## WORK REQUEST
Nothing but the text should be carried over: reproduce all the data exactly and leave out every image.

## DATASET EXCERPT
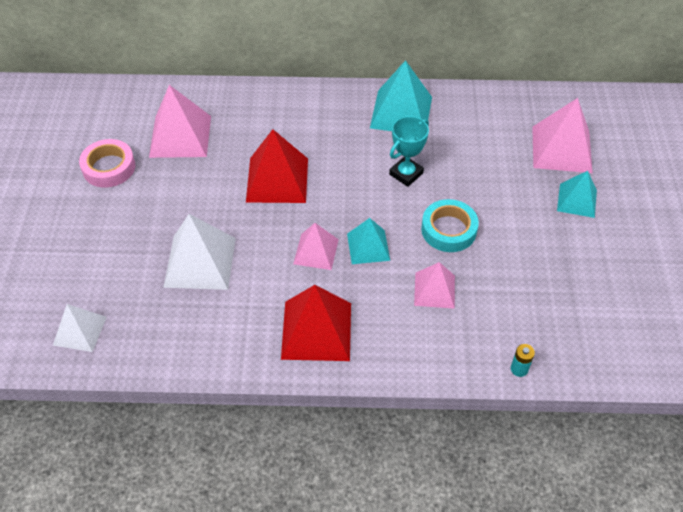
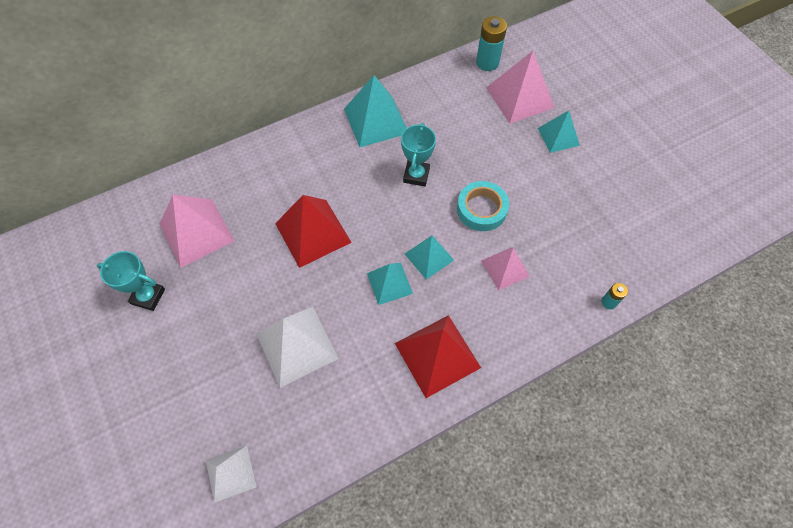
camera: 30 degrees left, 10 degrees up
(109, 167) = (148, 296): pink tape -> turquoise trophy
(316, 251) = (389, 283): pink pyramid -> turquoise pyramid
(550, 105) = (487, 62): none -> turquoise battery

## ANSWER BOX
camera: 30 degrees left, 10 degrees up
(109, 167) = (148, 296): pink tape -> turquoise trophy
(316, 251) = (389, 283): pink pyramid -> turquoise pyramid
(550, 105) = (487, 62): none -> turquoise battery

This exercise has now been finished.